§ **TASK OBJECTIVE**: Please copy out the data below without any change, starting with the line that contains "storks (186, 650)" and going on through the line that contains "alloy (831, 675)", both lines included.

§ **DATA IN THIS EXERCISE**:

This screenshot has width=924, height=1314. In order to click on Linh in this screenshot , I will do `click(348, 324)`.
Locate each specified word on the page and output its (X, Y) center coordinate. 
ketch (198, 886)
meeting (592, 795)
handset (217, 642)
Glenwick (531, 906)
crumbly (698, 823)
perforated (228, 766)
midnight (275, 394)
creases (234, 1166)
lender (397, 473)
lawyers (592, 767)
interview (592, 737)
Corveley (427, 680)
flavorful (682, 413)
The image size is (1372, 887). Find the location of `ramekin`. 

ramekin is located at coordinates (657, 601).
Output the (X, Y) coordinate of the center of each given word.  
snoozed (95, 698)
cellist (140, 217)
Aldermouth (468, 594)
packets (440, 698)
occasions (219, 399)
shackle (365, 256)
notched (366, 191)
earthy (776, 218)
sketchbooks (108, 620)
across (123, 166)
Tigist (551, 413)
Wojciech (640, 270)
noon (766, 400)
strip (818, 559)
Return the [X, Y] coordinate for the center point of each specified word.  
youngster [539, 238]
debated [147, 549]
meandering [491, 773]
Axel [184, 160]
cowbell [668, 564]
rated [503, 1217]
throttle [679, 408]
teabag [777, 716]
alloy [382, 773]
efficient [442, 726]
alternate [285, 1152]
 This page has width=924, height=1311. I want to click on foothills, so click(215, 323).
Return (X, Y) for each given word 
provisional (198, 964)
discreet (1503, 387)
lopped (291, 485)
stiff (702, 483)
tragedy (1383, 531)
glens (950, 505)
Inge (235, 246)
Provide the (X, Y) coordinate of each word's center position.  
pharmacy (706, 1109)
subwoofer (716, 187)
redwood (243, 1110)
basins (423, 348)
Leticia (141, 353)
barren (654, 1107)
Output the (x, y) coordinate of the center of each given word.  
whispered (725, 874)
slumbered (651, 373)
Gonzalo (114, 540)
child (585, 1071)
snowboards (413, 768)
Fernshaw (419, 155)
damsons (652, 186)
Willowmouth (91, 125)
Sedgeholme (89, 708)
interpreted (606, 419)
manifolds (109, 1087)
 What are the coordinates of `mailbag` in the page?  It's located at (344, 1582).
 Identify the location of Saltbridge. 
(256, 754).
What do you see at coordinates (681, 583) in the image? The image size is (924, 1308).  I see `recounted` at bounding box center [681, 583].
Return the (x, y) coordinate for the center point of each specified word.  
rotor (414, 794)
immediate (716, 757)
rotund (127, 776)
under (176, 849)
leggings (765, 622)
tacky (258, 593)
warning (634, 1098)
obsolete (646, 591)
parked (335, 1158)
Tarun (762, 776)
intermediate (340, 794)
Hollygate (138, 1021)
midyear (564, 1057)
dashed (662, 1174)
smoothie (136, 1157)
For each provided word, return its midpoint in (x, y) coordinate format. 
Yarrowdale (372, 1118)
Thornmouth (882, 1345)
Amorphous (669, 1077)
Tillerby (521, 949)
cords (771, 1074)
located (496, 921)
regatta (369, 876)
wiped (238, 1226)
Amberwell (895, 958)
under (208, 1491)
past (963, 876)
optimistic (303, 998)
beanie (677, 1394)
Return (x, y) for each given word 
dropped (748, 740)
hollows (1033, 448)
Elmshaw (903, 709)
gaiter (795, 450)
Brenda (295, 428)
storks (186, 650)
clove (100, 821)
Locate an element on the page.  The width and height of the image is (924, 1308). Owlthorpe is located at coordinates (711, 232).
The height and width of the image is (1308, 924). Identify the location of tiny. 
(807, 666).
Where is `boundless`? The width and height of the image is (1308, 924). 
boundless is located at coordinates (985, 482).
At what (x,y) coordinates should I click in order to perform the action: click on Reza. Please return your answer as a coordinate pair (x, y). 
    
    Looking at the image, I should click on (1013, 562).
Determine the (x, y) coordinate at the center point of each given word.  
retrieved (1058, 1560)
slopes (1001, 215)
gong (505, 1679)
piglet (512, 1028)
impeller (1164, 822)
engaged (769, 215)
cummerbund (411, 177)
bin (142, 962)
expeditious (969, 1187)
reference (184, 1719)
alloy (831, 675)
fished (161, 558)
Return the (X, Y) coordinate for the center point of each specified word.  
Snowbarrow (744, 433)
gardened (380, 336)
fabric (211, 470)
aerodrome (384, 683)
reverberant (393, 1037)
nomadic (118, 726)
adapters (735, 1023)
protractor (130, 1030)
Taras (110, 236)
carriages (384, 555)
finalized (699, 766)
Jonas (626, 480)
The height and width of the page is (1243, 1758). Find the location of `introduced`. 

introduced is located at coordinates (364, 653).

§ **RESPONSE TO THE TASK**:
storks (186, 650)
clove (100, 821)
Locate an element on the page.  The width and height of the image is (924, 1308). Owlthorpe is located at coordinates (711, 232).
The height and width of the image is (1308, 924). Identify the location of tiny. 
(807, 666).
Where is `boundless`? The width and height of the image is (1308, 924). 
boundless is located at coordinates (985, 482).
At what (x,y) coordinates should I click in order to perform the action: click on Reza. Please return your answer as a coordinate pair (x, y). 
    
    Looking at the image, I should click on (1013, 562).
Determine the (x, y) coordinate at the center point of each given word.  
retrieved (1058, 1560)
slopes (1001, 215)
gong (505, 1679)
piglet (512, 1028)
impeller (1164, 822)
engaged (769, 215)
cummerbund (411, 177)
bin (142, 962)
expeditious (969, 1187)
reference (184, 1719)
alloy (831, 675)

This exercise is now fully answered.